# THE PROBLEM
Repeat, without any change, the entries presented below.

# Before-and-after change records
▽
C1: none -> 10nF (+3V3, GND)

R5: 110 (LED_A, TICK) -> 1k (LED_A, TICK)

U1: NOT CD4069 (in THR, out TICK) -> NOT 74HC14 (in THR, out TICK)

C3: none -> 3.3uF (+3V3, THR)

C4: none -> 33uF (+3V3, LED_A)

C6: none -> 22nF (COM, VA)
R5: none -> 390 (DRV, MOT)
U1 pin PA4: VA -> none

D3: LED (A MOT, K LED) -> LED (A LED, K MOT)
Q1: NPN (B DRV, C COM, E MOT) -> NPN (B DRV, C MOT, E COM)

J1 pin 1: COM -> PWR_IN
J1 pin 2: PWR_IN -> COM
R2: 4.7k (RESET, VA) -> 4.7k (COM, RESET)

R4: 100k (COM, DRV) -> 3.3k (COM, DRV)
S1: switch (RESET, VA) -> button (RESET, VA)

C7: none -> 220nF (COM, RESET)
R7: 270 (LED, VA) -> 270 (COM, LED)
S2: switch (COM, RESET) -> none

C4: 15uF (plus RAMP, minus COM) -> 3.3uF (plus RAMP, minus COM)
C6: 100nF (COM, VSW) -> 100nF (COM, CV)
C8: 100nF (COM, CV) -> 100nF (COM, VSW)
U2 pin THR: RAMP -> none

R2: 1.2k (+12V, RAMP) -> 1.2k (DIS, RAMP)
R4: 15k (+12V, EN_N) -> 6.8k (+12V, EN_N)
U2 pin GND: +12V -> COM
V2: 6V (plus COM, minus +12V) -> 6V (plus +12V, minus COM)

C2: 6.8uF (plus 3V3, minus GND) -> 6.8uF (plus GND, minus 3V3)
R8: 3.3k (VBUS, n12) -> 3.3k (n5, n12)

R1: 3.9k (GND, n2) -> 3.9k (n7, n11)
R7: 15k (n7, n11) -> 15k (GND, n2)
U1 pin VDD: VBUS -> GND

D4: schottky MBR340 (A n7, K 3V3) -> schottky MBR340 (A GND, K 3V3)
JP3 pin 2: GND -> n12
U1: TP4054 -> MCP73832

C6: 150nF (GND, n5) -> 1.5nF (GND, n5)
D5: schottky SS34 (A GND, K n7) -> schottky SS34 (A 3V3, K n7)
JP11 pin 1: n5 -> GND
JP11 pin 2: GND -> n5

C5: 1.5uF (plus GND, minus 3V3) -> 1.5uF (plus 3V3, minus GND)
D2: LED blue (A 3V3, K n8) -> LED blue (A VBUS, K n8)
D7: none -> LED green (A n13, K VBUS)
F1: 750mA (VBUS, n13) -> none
△
# EXERCISE ANSWER
C1: none -> 10nF (+3V3, GND)

R5: 110 (LED_A, TICK) -> 1k (LED_A, TICK)

U1: NOT CD4069 (in THR, out TICK) -> NOT 74HC14 (in THR, out TICK)

C3: none -> 3.3uF (+3V3, THR)

C4: none -> 33uF (+3V3, LED_A)

C6: none -> 22nF (COM, VA)
R5: none -> 390 (DRV, MOT)
U1 pin PA4: VA -> none

D3: LED (A MOT, K LED) -> LED (A LED, K MOT)
Q1: NPN (B DRV, C COM, E MOT) -> NPN (B DRV, C MOT, E COM)

J1 pin 1: COM -> PWR_IN
J1 pin 2: PWR_IN -> COM
R2: 4.7k (RESET, VA) -> 4.7k (COM, RESET)

R4: 100k (COM, DRV) -> 3.3k (COM, DRV)
S1: switch (RESET, VA) -> button (RESET, VA)

C7: none -> 220nF (COM, RESET)
R7: 270 (LED, VA) -> 270 (COM, LED)
S2: switch (COM, RESET) -> none

C4: 15uF (plus RAMP, minus COM) -> 3.3uF (plus RAMP, minus COM)
C6: 100nF (COM, VSW) -> 100nF (COM, CV)
C8: 100nF (COM, CV) -> 100nF (COM, VSW)
U2 pin THR: RAMP -> none

R2: 1.2k (+12V, RAMP) -> 1.2k (DIS, RAMP)
R4: 15k (+12V, EN_N) -> 6.8k (+12V, EN_N)
U2 pin GND: +12V -> COM
V2: 6V (plus COM, minus +12V) -> 6V (plus +12V, minus COM)

C2: 6.8uF (plus 3V3, minus GND) -> 6.8uF (plus GND, minus 3V3)
R8: 3.3k (VBUS, n12) -> 3.3k (n5, n12)

R1: 3.9k (GND, n2) -> 3.9k (n7, n11)
R7: 15k (n7, n11) -> 15k (GND, n2)
U1 pin VDD: VBUS -> GND

D4: schottky MBR340 (A n7, K 3V3) -> schottky MBR340 (A GND, K 3V3)
JP3 pin 2: GND -> n12
U1: TP4054 -> MCP73832

C6: 150nF (GND, n5) -> 1.5nF (GND, n5)
D5: schottky SS34 (A GND, K n7) -> schottky SS34 (A 3V3, K n7)
JP11 pin 1: n5 -> GND
JP11 pin 2: GND -> n5

C5: 1.5uF (plus GND, minus 3V3) -> 1.5uF (plus 3V3, minus GND)
D2: LED blue (A 3V3, K n8) -> LED blue (A VBUS, K n8)
D7: none -> LED green (A n13, K VBUS)
F1: 750mA (VBUS, n13) -> none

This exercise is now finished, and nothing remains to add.